[Start of section]

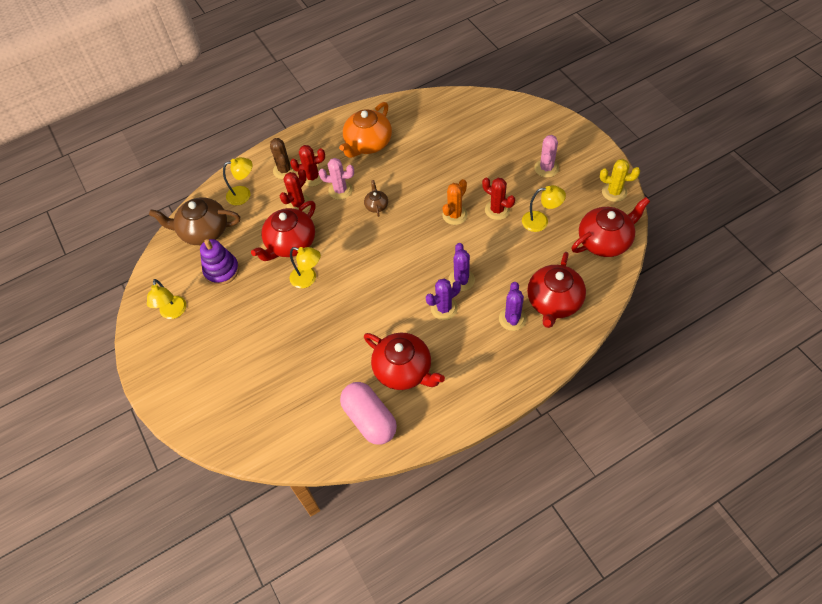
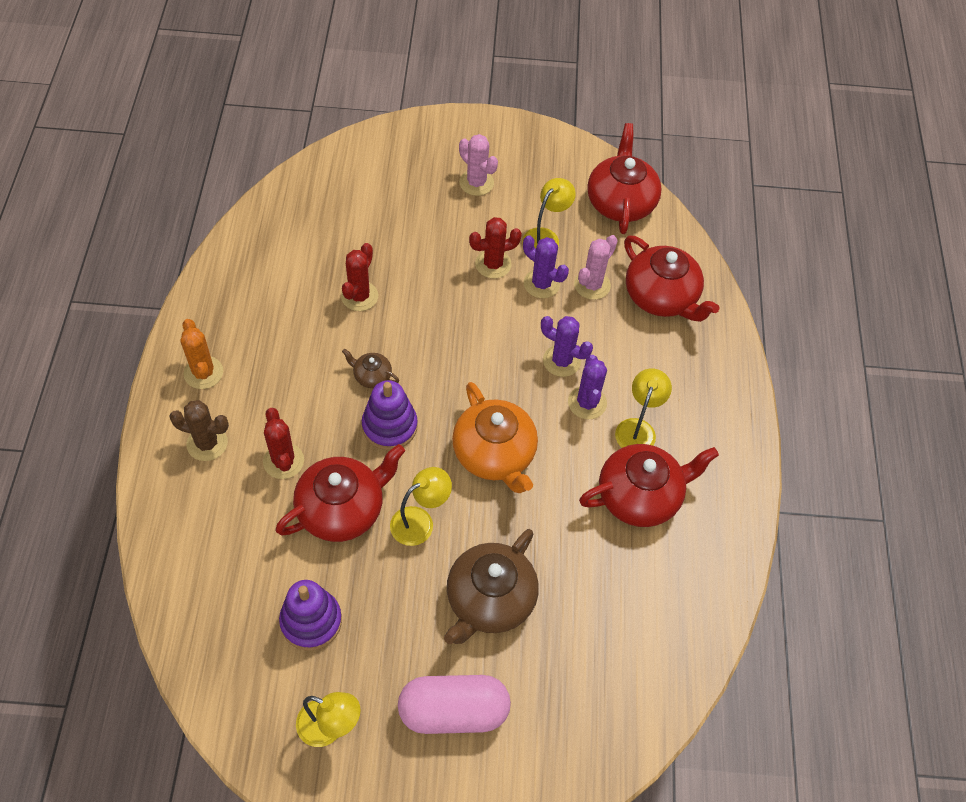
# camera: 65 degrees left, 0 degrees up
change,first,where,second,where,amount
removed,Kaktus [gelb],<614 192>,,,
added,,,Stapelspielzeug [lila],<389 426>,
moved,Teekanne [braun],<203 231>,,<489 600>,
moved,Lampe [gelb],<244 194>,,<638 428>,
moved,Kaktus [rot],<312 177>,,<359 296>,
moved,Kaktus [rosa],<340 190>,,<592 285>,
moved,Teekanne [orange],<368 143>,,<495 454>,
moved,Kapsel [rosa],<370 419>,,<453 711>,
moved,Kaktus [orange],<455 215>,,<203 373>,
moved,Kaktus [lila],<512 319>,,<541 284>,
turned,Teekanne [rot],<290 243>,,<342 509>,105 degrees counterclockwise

[End of section]

▶ [Directions] From the data above, copy every line where "orange" appears.

▶ [Exercise response]
moved,Teekanne [orange],<368 143>,,<495 454>,
moved,Kaktus [orange],<455 215>,,<203 373>,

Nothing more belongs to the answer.